Given problem: Copy each of the rows below word for word, leaving out the pictures.

------------------------------

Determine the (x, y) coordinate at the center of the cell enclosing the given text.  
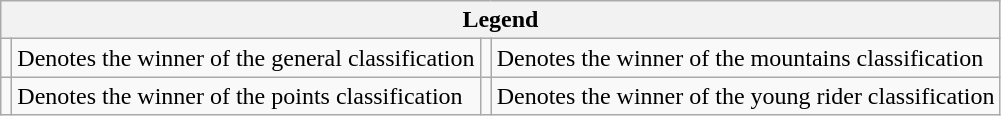
Denotes the winner of the young rider classification (746, 96)
Denotes the winner of the general classification (246, 58)
Denotes the winner of the mountains classification (746, 58)
Legend (500, 20)
Denotes the winner of the points classification (246, 96)
For the text-containing cell, return its midpoint in (X, Y) coordinate format. 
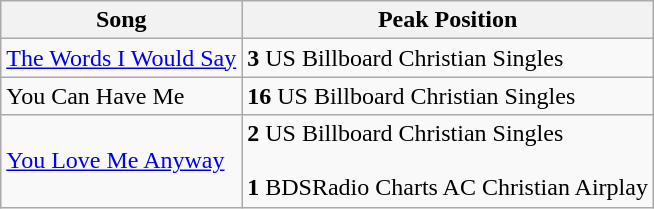
You Love Me Anyway (122, 161)
You Can Have Me (122, 96)
Song (122, 20)
The Words I Would Say (122, 58)
2 US Billboard Christian Singles 1 BDSRadio Charts AC Christian Airplay (448, 161)
Peak Position (448, 20)
16 US Billboard Christian Singles (448, 96)
3 US Billboard Christian Singles (448, 58)
Return the [x, y] coordinate for the center point of the cell that contains the specified text.  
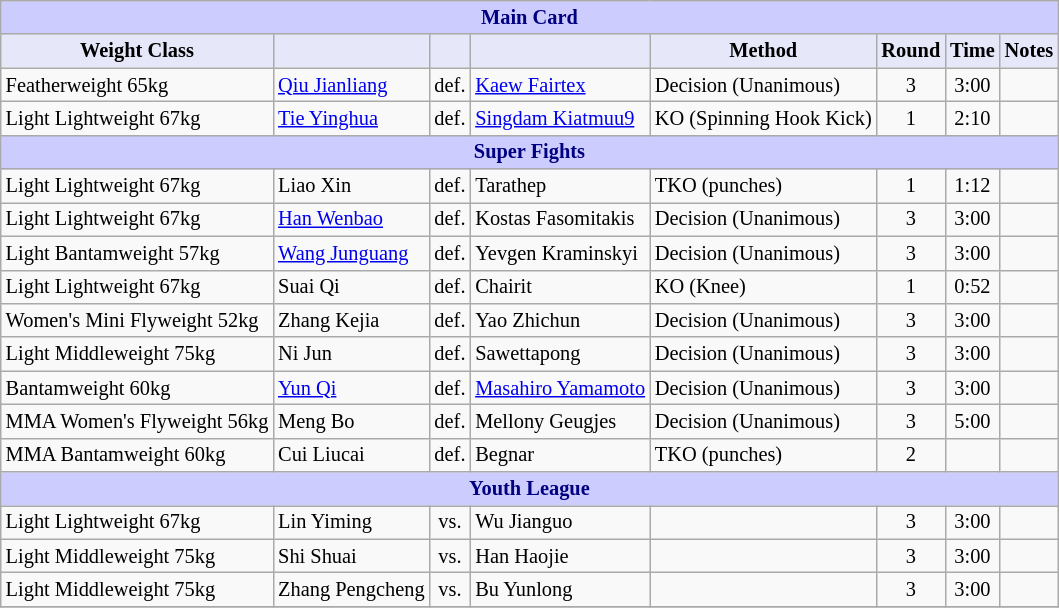
Yevgen Kraminskyi [560, 253]
Begnar [560, 455]
Youth League [530, 489]
Ni Jun [351, 354]
Method [764, 51]
Zhang Pengcheng [351, 589]
KO (Knee) [764, 287]
2 [912, 455]
MMA Women's Flyweight 56kg [137, 421]
Wu Jianguo [560, 522]
Women's Mini Flyweight 52kg [137, 320]
Light Bantamweight 57kg [137, 253]
Wang Junguang [351, 253]
Time [972, 51]
0:52 [972, 287]
Bantamweight 60kg [137, 388]
Meng Bo [351, 421]
1:12 [972, 186]
Yao Zhichun [560, 320]
Kostas Fasomitakis [560, 219]
MMA Bantamweight 60kg [137, 455]
Liao Xin [351, 186]
Qiu Jianliang [351, 85]
Tie Yinghua [351, 118]
2:10 [972, 118]
Super Fights [530, 152]
Lin Yiming [351, 522]
Kaew Fairtex [560, 85]
KO (Spinning Hook Kick) [764, 118]
Chairit [560, 287]
Zhang Kejia [351, 320]
Notes [1029, 51]
Mellony Geugjes [560, 421]
Main Card [530, 17]
Singdam Kiatmuu9 [560, 118]
Weight Class [137, 51]
Tarathep [560, 186]
Han Haojie [560, 556]
Suai Qi [351, 287]
Bu Yunlong [560, 589]
Featherweight 65kg [137, 85]
Yun Qi [351, 388]
Cui Liucai [351, 455]
Sawettapong [560, 354]
Masahiro Yamamoto [560, 388]
Shi Shuai [351, 556]
5:00 [972, 421]
Han Wenbao [351, 219]
Round [912, 51]
Detect which cell encompasses the target text, then output its [x, y] center coordinate. 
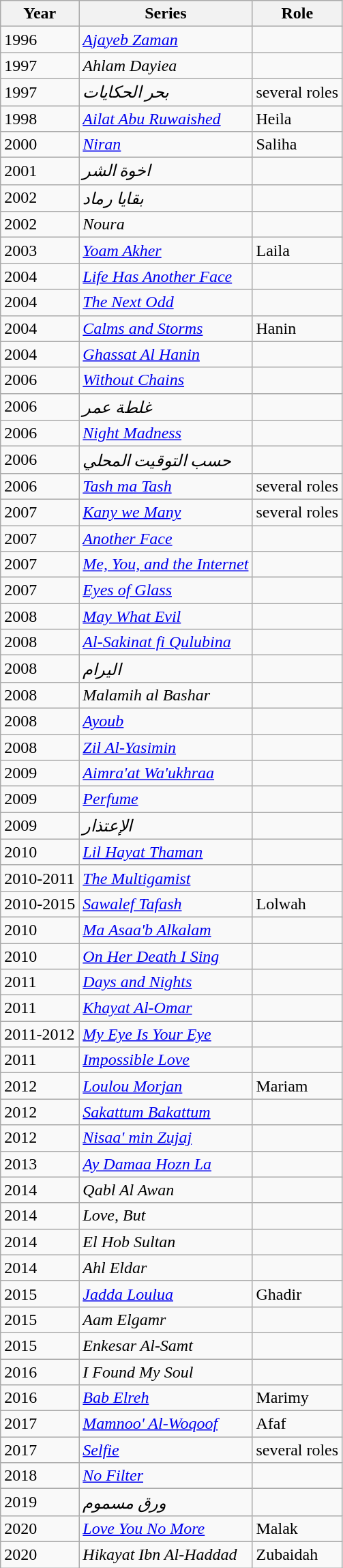
بحر الحكايات [166, 92]
Life Has Another Face [166, 276]
الإعتذار [166, 825]
Days and Nights [166, 981]
Another Face [166, 538]
2010-2011 [40, 877]
حسب التوقيت المحلي [166, 460]
Khayat Al-Omar [166, 1007]
Zubaidah [297, 1553]
Role [297, 14]
Marimy [297, 1397]
Without Chains [166, 380]
Malak [297, 1527]
Heila [297, 118]
Ay Damaa Hozn La [166, 1163]
Noura [166, 224]
Ailat Abu Ruwaished [166, 118]
Impossible Love [166, 1059]
Series [166, 14]
Aimra'at Wa'ukhraa [166, 773]
Ghassat Al Hanin [166, 354]
Al-Sakinat fi Qulubina [166, 642]
2000 [40, 145]
Qabl Al Awan [166, 1189]
My Eye Is Your Eye [166, 1033]
On Her Death I Sing [166, 955]
Ajayeb Zaman [166, 40]
Saliha [297, 145]
May What Evil [166, 616]
Calms and Storms [166, 328]
Yoam Akher [166, 250]
Afaf [297, 1422]
Ghadir [297, 1292]
Love, But [166, 1214]
The Multigamist [166, 877]
Ayoub [166, 720]
بقايا رماد [166, 198]
Night Madness [166, 433]
Sakattum Bakattum [166, 1111]
Lil Hayat Thaman [166, 851]
Ahl Eldar [166, 1266]
غلطة عمر [166, 406]
Year [40, 14]
Malamih al Bashar [166, 694]
Ma Asaa'b Alkalam [166, 929]
Laila [297, 250]
Tash ma Tash [166, 486]
اليرام [166, 668]
2013 [40, 1163]
Ahlam Dayiea [166, 65]
The Next Odd [166, 302]
1996 [40, 40]
Eyes of Glass [166, 590]
Loulou Morjan [166, 1085]
1998 [40, 118]
Enkesar Al-Samt [166, 1344]
ورق مسموم [166, 1501]
2001 [40, 171]
Lolwah [297, 903]
Love You No More [166, 1527]
Bab Elreh [166, 1397]
Perfume [166, 799]
Zil Al-Yasimin [166, 747]
El Hob Sultan [166, 1240]
Mariam [297, 1085]
Sawalef Tafash [166, 903]
Niran [166, 145]
Hikayat Ibn Al-Haddad [166, 1553]
Selfie [166, 1448]
اخوة الشر [166, 171]
Nisaa' min Zujaj [166, 1137]
I Found My Soul [166, 1370]
Me, You, and the Internet [166, 564]
2011-2012 [40, 1033]
2019 [40, 1501]
Aam Elgamr [166, 1318]
Hanin [297, 328]
Jadda Loulua [166, 1292]
2003 [40, 250]
No Filter [166, 1474]
Mamnoo' Al-Woqoof [166, 1422]
2010-2015 [40, 903]
2018 [40, 1474]
Kany we Many [166, 511]
For the text-containing cell, return its midpoint in (X, Y) coordinate format. 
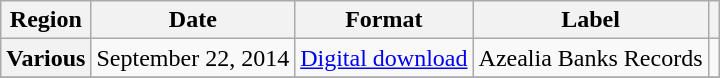
Azealia Banks Records (590, 58)
Region (46, 20)
Format (384, 20)
Label (590, 20)
Various (46, 58)
September 22, 2014 (193, 58)
Date (193, 20)
Digital download (384, 58)
Return the [x, y] coordinate for the center point of the cell that contains the specified text.  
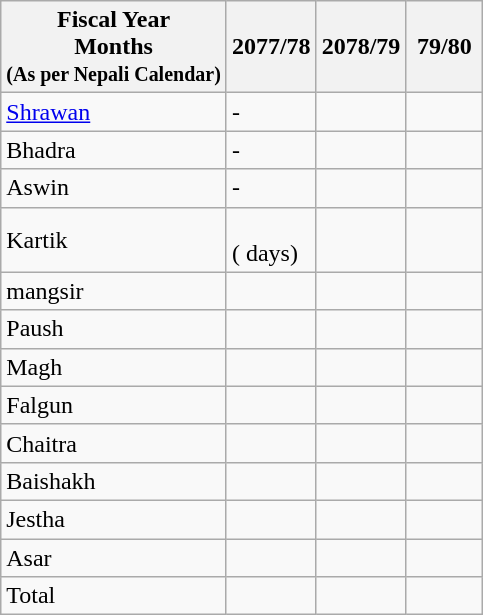
Falgun [114, 405]
Jestha [114, 519]
Shrawan [114, 112]
Magh [114, 367]
( days) [271, 240]
2077/78 [271, 47]
Kartik [114, 240]
Baishakh [114, 481]
Chaitra [114, 443]
Asar [114, 557]
2078/79 [361, 47]
Paush [114, 329]
Fiscal YearMonths (As per Nepali Calendar) [114, 47]
79/80 [444, 47]
Bhadra [114, 150]
mangsir [114, 291]
Total [114, 596]
Aswin [114, 188]
Capture the cell that displays the provided text and extract its [X, Y] central coordinate. 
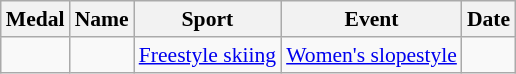
Date [488, 19]
Women's slopestyle [372, 55]
Event [372, 19]
Medal [36, 19]
Sport [208, 19]
Name [102, 19]
Freestyle skiing [208, 55]
Provide the [x, y] coordinate of the cell's center where the given text is located.  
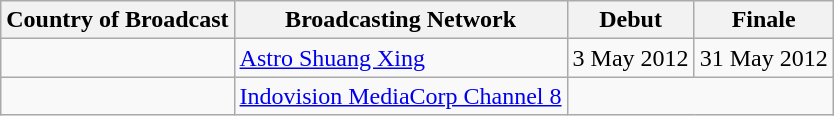
Astro Shuang Xing [400, 58]
3 May 2012 [630, 58]
Debut [630, 20]
Country of Broadcast [118, 20]
31 May 2012 [764, 58]
Broadcasting Network [400, 20]
Indovision MediaCorp Channel 8 [400, 96]
Finale [764, 20]
For the text-containing cell, return its midpoint in [x, y] coordinate format. 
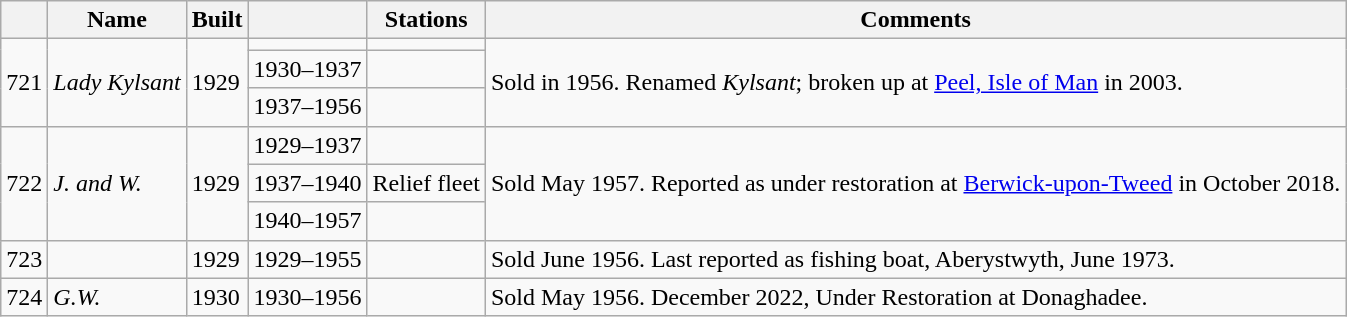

------------------------------

The response:
Determine the (x, y) coordinate at the center of the cell enclosing the given text.  
Denotes the winner of the young rider classification (746, 96)
Denotes the winner of the general classification (246, 58)
Denotes the winner of the mountains classification (746, 58)
Legend (500, 20)
Denotes the winner of the points classification (246, 96)
For the text-containing cell, return its midpoint in (X, Y) coordinate format. 
You Love Me Anyway (122, 161)
You Can Have Me (122, 96)
Song (122, 20)
The Words I Would Say (122, 58)
2 US Billboard Christian Singles 1 BDSRadio Charts AC Christian Airplay (448, 161)
Peak Position (448, 20)
16 US Billboard Christian Singles (448, 96)
3 US Billboard Christian Singles (448, 58)
Return the [x, y] coordinate for the center point of the cell that contains the specified text.  
Yevgen Kraminskyi [560, 253]
Begnar [560, 455]
Youth League [530, 489]
Ni Jun [351, 354]
Method [764, 51]
Zhang Pengcheng [351, 589]
KO (Knee) [764, 287]
2 [912, 455]
MMA Women's Flyweight 56kg [137, 421]
Wu Jianguo [560, 522]
Women's Mini Flyweight 52kg [137, 320]
Light Bantamweight 57kg [137, 253]
Wang Junguang [351, 253]
Time [972, 51]
0:52 [972, 287]
Bantamweight 60kg [137, 388]
Meng Bo [351, 421]
1:12 [972, 186]
Yao Zhichun [560, 320]
Kostas Fasomitakis [560, 219]
MMA Bantamweight 60kg [137, 455]
Liao Xin [351, 186]
Qiu Jianliang [351, 85]
Tie Yinghua [351, 118]
2:10 [972, 118]
Super Fights [530, 152]
Lin Yiming [351, 522]
Kaew Fairtex [560, 85]
KO (Spinning Hook Kick) [764, 118]
Chairit [560, 287]
Zhang Kejia [351, 320]
Notes [1029, 51]
Mellony Geugjes [560, 421]
Main Card [530, 17]
Singdam Kiatmuu9 [560, 118]
Weight Class [137, 51]
Tarathep [560, 186]
Han Haojie [560, 556]
Suai Qi [351, 287]
Bu Yunlong [560, 589]
Featherweight 65kg [137, 85]
Yun Qi [351, 388]
Cui Liucai [351, 455]
Sawettapong [560, 354]
Masahiro Yamamoto [560, 388]
Shi Shuai [351, 556]
5:00 [972, 421]
Han Wenbao [351, 219]
Round [912, 51]
Detect which cell encompasses the target text, then output its [x, y] center coordinate. 
بحر الحكايات [166, 92]
Life Has Another Face [166, 276]
الإعتذار [166, 825]
Days and Nights [166, 981]
Another Face [166, 538]
2010-2011 [40, 877]
حسب التوقيت المحلي [166, 460]
Khayat Al-Omar [166, 1007]
Zubaidah [297, 1553]
Role [297, 14]
Marimy [297, 1397]
Without Chains [166, 380]
Malak [297, 1527]
Heila [297, 118]
Ay Damaa Hozn La [166, 1163]
Noura [166, 224]
Ailat Abu Ruwaished [166, 118]
Impossible Love [166, 1059]
Series [166, 14]
Aimra'at Wa'ukhraa [166, 773]
Ghassat Al Hanin [166, 354]
Al-Sakinat fi Qulubina [166, 642]
2000 [40, 145]
Qabl Al Awan [166, 1189]
My Eye Is Your Eye [166, 1033]
On Her Death I Sing [166, 955]
Ajayeb Zaman [166, 40]
Saliha [297, 145]
May What Evil [166, 616]
Calms and Storms [166, 328]
Yoam Akher [166, 250]
Afaf [297, 1422]
Ghadir [297, 1292]
Love, But [166, 1214]
The Multigamist [166, 877]
Ayoub [166, 720]
بقايا رماد [166, 198]
Night Madness [166, 433]
Sakattum Bakattum [166, 1111]
Lil Hayat Thaman [166, 851]
Ahl Eldar [166, 1266]
غلطة عمر [166, 406]
Year [40, 14]
Malamih al Bashar [166, 694]
Ma Asaa'b Alkalam [166, 929]
Laila [297, 250]
Tash ma Tash [166, 486]
اليرام [166, 668]
2013 [40, 1163]
Ahlam Dayiea [166, 65]
The Next Odd [166, 302]
1996 [40, 40]
Eyes of Glass [166, 590]
Loulou Morjan [166, 1085]
1998 [40, 118]
Enkesar Al-Samt [166, 1344]
ورق مسموم [166, 1501]
2001 [40, 171]
Lolwah [297, 903]
Love You No More [166, 1527]
Bab Elreh [166, 1397]
Perfume [166, 799]
Zil Al-Yasimin [166, 747]
El Hob Sultan [166, 1240]
Mariam [297, 1085]
Sawalef Tafash [166, 903]
Niran [166, 145]
Hikayat Ibn Al-Haddad [166, 1553]
Selfie [166, 1448]
اخوة الشر [166, 171]
Nisaa' min Zujaj [166, 1137]
I Found My Soul [166, 1370]
Me, You, and the Internet [166, 564]
2011-2012 [40, 1033]
2019 [40, 1501]
Aam Elgamr [166, 1318]
Hanin [297, 328]
Jadda Loulua [166, 1292]
2003 [40, 250]
No Filter [166, 1474]
Mamnoo' Al-Woqoof [166, 1422]
2010-2015 [40, 903]
2018 [40, 1474]
Kany we Many [166, 511]
For the text-containing cell, return its midpoint in (X, Y) coordinate format. 
Azealia Banks Records (590, 58)
Region (46, 20)
Format (384, 20)
Label (590, 20)
Various (46, 58)
September 22, 2014 (193, 58)
Date (193, 20)
Digital download (384, 58)
Return the [x, y] coordinate for the center point of the cell that contains the specified text.  
Falgun [114, 405]
Jestha [114, 519]
Shrawan [114, 112]
Magh [114, 367]
( days) [271, 240]
2077/78 [271, 47]
Kartik [114, 240]
Baishakh [114, 481]
Chaitra [114, 443]
Asar [114, 557]
2078/79 [361, 47]
Paush [114, 329]
Fiscal YearMonths (As per Nepali Calendar) [114, 47]
79/80 [444, 47]
Bhadra [114, 150]
mangsir [114, 291]
Total [114, 596]
Aswin [114, 188]
Capture the cell that displays the provided text and extract its [X, Y] central coordinate. 
Date [488, 19]
Women's slopestyle [372, 55]
Event [372, 19]
Medal [36, 19]
Sport [208, 19]
Name [102, 19]
Freestyle skiing [208, 55]
Provide the [x, y] coordinate of the cell's center where the given text is located.  
Astro Shuang Xing [400, 58]
3 May 2012 [630, 58]
Debut [630, 20]
Country of Broadcast [118, 20]
31 May 2012 [764, 58]
Broadcasting Network [400, 20]
Indovision MediaCorp Channel 8 [400, 96]
Finale [764, 20]
For the text-containing cell, return its midpoint in [x, y] coordinate format. 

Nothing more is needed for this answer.